- Opening Delimiter -
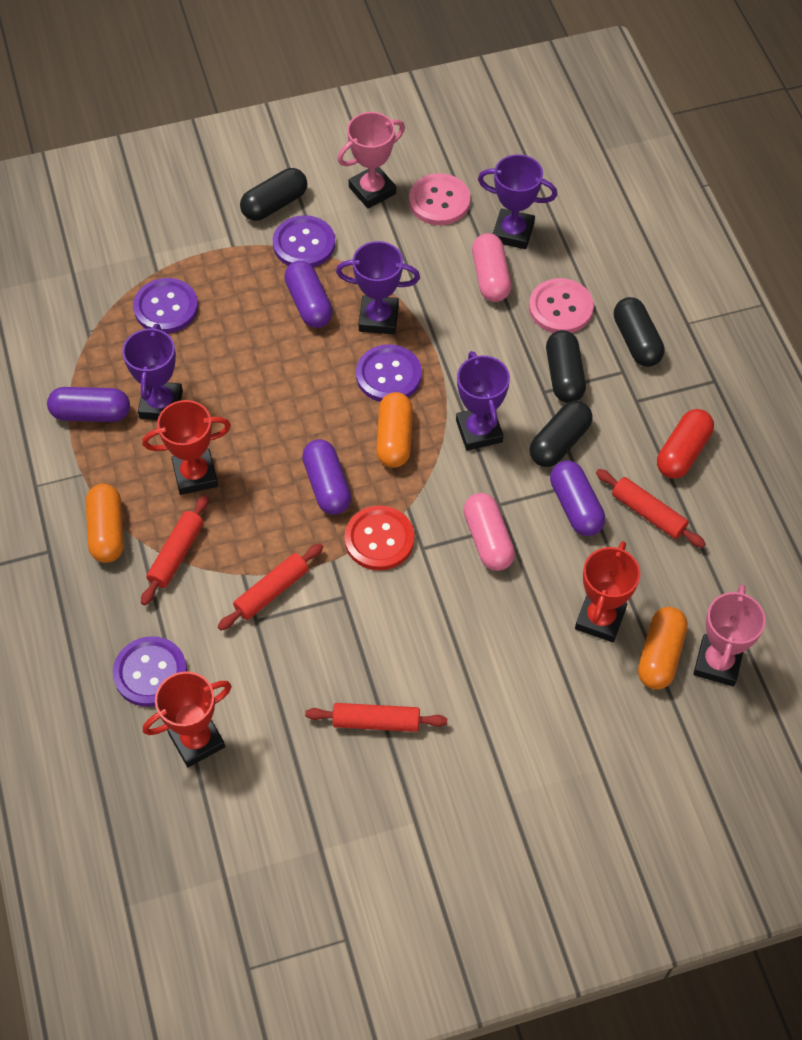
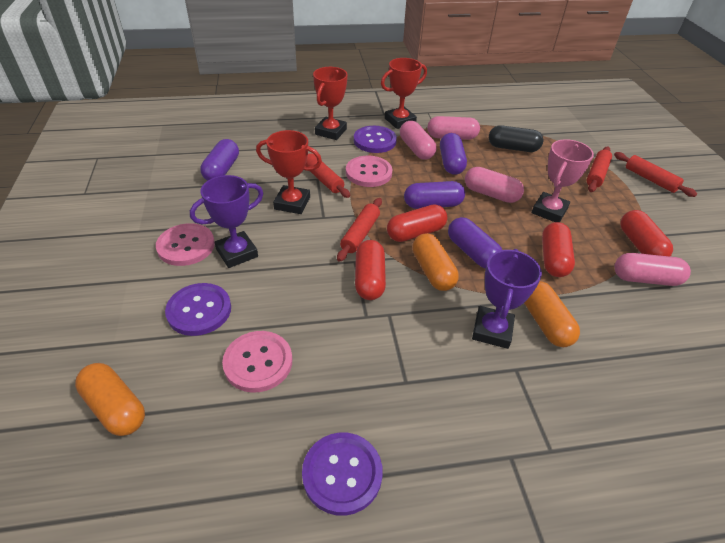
black capsule: 4 -> 1
pink button: 2 -> 3
pink capsule: 2 -> 4
pink trophy: 2 -> 1
purple button: 4 -> 3
purple trophy: 4 -> 2
red button: 1 -> 0
red capsule: 1 -> 4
- Closing Delimiter -
From the first line to the last, repeat the listing exactly and skip its images.

• Your solution:
black capsule: 4 -> 1
pink button: 2 -> 3
pink capsule: 2 -> 4
pink trophy: 2 -> 1
purple button: 4 -> 3
purple trophy: 4 -> 2
red button: 1 -> 0
red capsule: 1 -> 4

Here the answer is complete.